(DATASET RECORDS Opens)

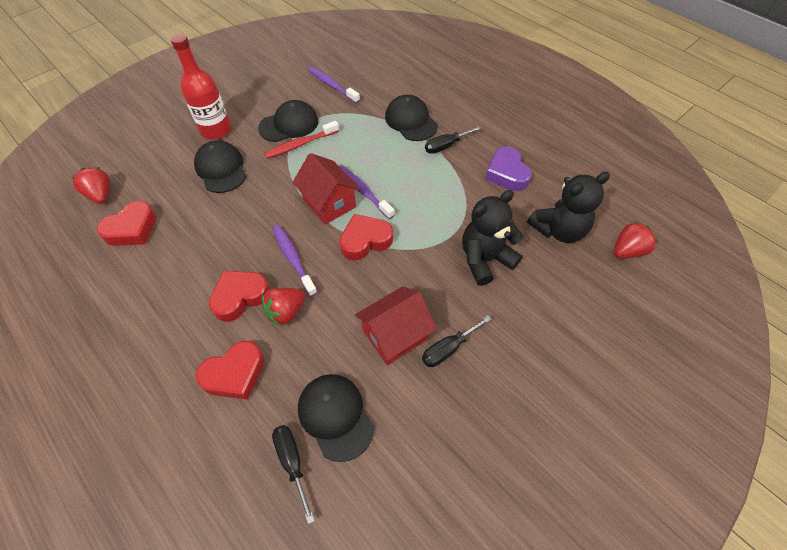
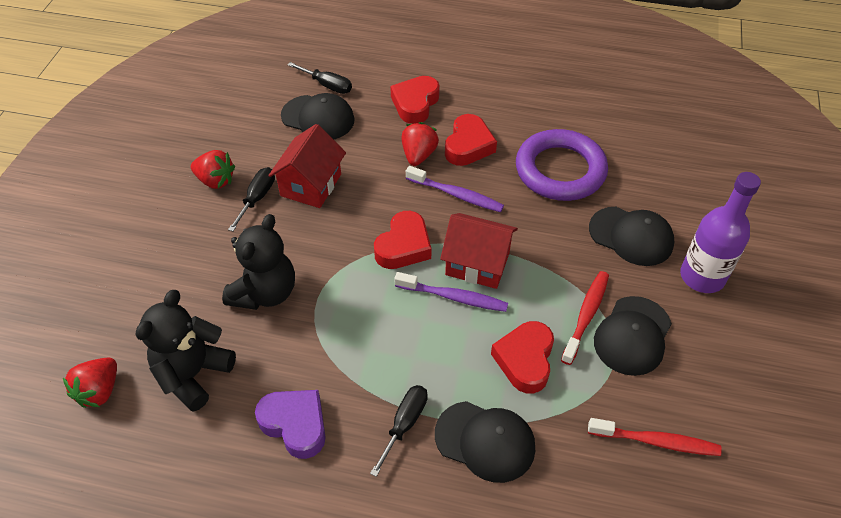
camera: 145 degrees right, 5 degrees down
(101, 195) = (700, 151): red strawberry -> red strawberry (215, 180)
(132, 229) = (628, 142): red heart -> red heart (525, 360)
(203, 235) = (560, 170): none -> purple ring
(216, 130) = (702, 276): red bottle -> purple bottle
(332, 85) = (656, 441): purple toothbrush -> red toothbrush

(DATASET RECORDS Closes)

## WHAT NEEDS TO BE DONE
Search the data for "purple". Copy each line that has it.

## RESULT
(203, 235) = (560, 170): none -> purple ring
(216, 130) = (702, 276): red bottle -> purple bottle
(332, 85) = (656, 441): purple toothbrush -> red toothbrush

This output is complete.